> [Extracted data]
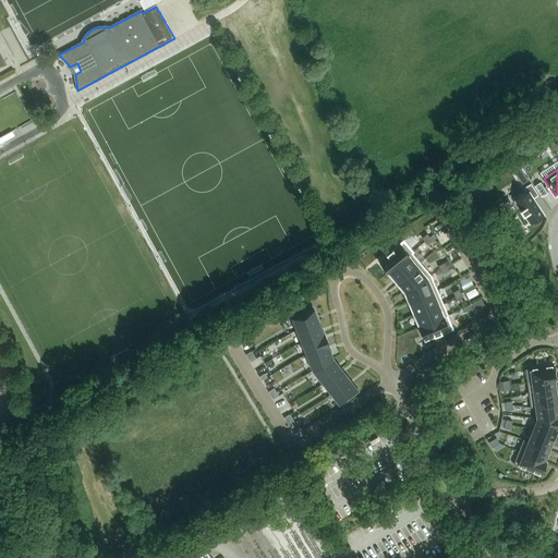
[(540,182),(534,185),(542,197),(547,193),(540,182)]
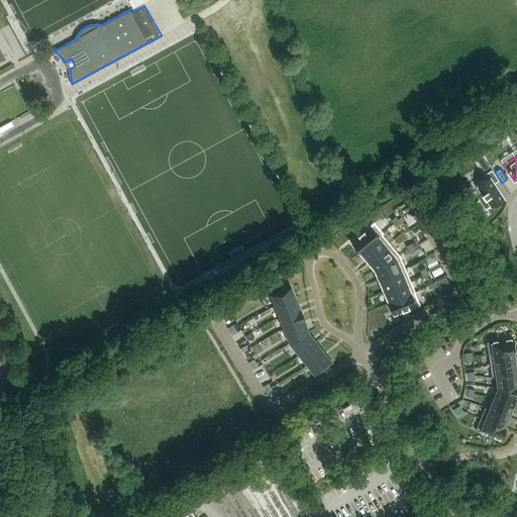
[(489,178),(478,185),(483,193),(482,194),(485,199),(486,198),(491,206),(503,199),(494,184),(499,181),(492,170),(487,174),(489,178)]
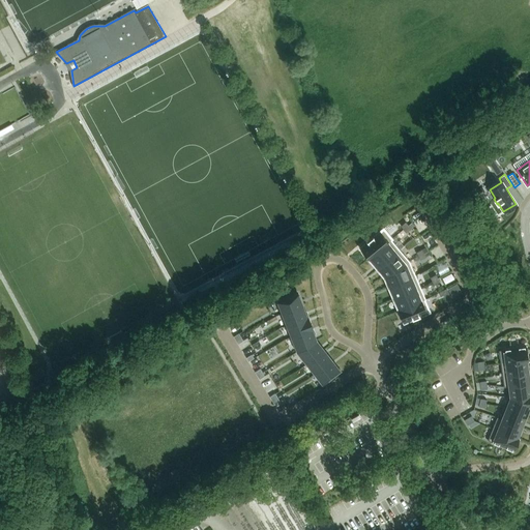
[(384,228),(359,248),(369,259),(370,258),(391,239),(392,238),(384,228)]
...
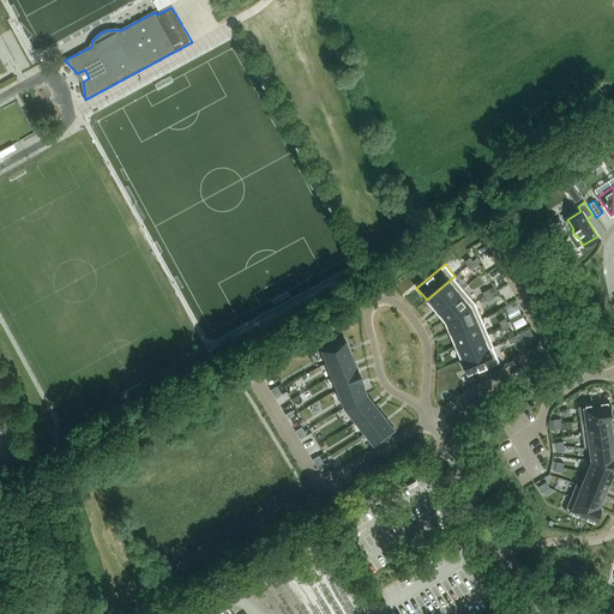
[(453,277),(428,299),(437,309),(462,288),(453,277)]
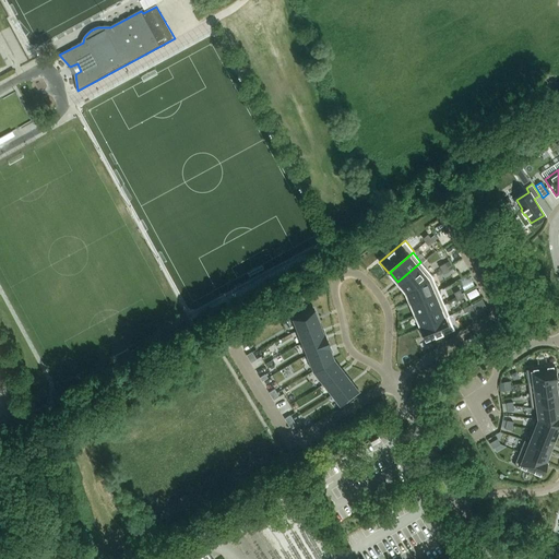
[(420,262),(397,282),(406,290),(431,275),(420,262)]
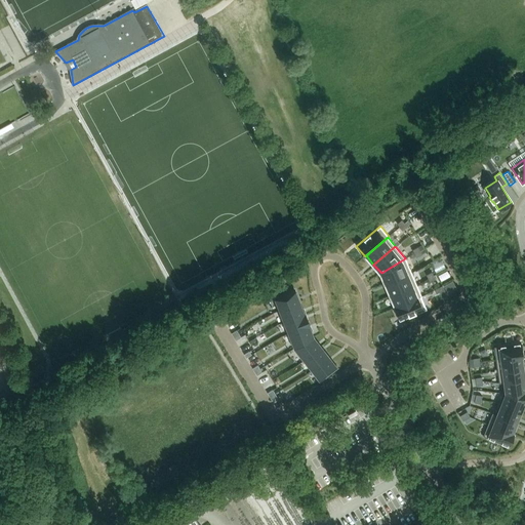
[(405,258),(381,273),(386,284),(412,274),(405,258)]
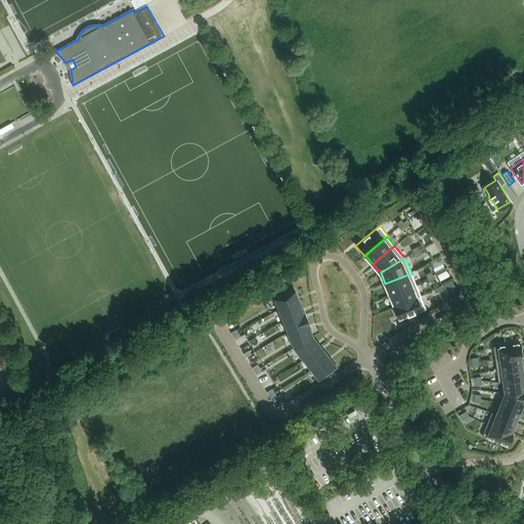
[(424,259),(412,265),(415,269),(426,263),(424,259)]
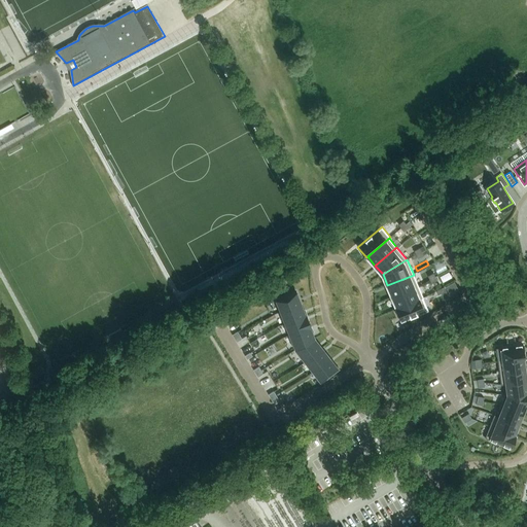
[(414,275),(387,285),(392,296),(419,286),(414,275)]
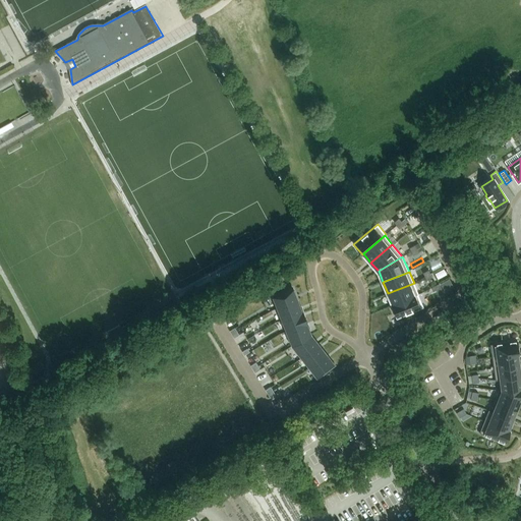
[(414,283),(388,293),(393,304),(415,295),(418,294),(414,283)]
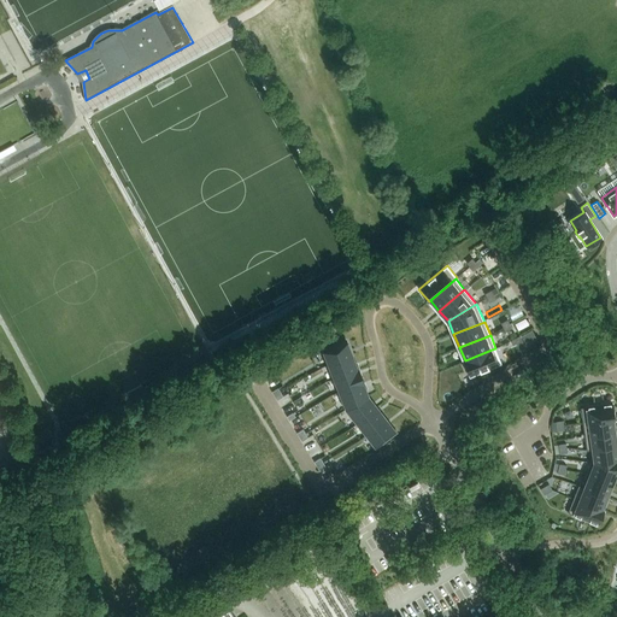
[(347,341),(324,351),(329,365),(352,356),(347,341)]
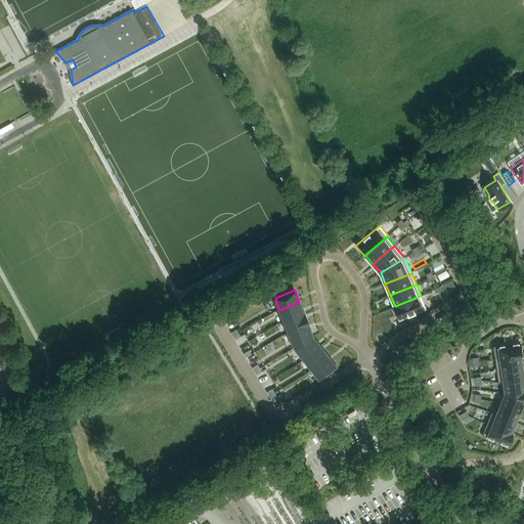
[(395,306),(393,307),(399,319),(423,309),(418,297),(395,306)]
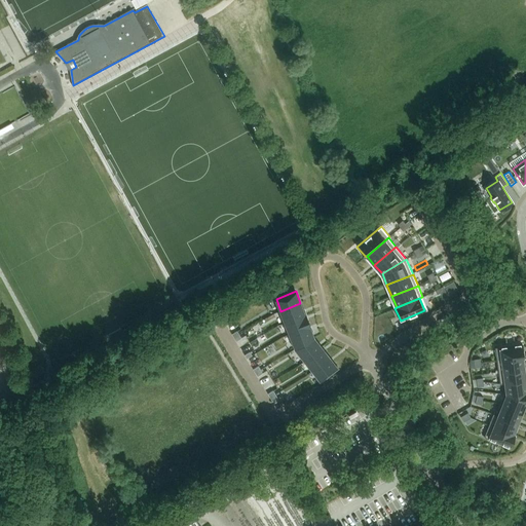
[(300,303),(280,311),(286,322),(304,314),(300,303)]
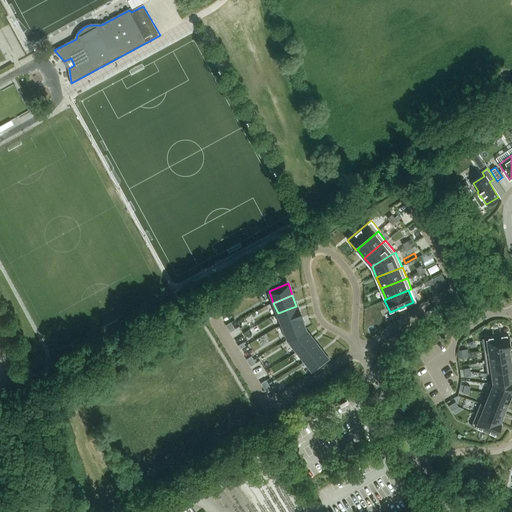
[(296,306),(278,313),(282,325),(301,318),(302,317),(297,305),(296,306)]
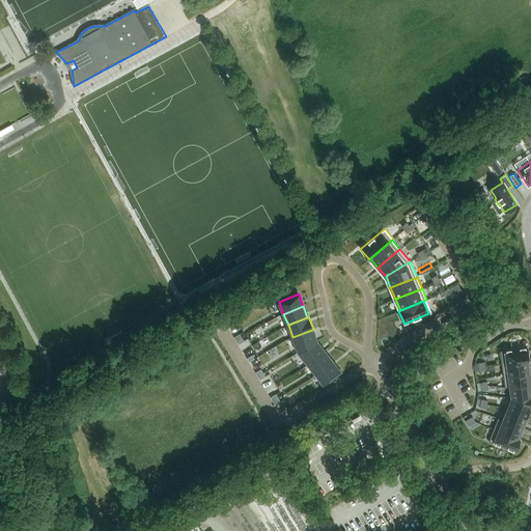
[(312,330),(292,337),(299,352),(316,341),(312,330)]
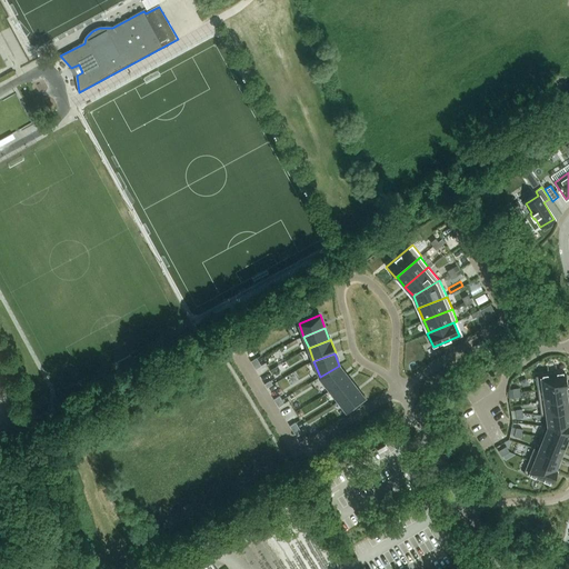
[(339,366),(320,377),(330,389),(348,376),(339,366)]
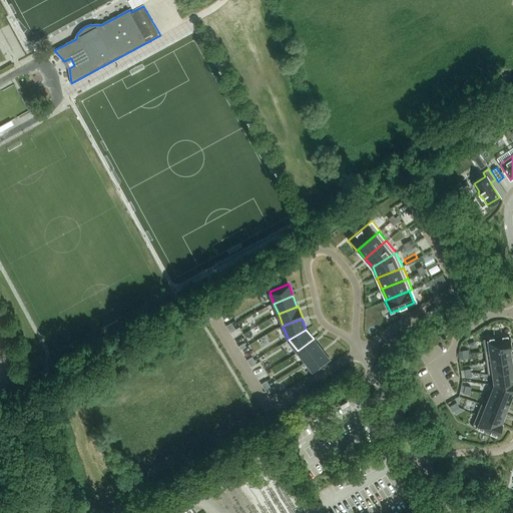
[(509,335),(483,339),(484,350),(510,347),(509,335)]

> [Exercise] Look back over the records above. Reproduce exactly everything from the line with "[(347,341),(324,351),(329,365),(352,356),(347,341)]" down to the line with "[(509,335),(483,339),(484,350),(510,347),(509,335)]", inclusive, and leave the pictures out.

> [Solution for this exercise]
[(347,341),(324,351),(329,365),(352,356),(347,341)]
[(395,306),(393,307),(399,319),(423,309),(418,297),(395,306)]
[(300,303),(280,311),(286,322),(304,314),(300,303)]
[(296,306),(278,313),(282,325),(301,318),(302,317),(297,305),(296,306)]
[(312,330),(292,337),(299,352),(316,341),(312,330)]
[(339,366),(320,377),(330,389),(348,376),(339,366)]
[(509,335),(483,339),(484,350),(510,347),(509,335)]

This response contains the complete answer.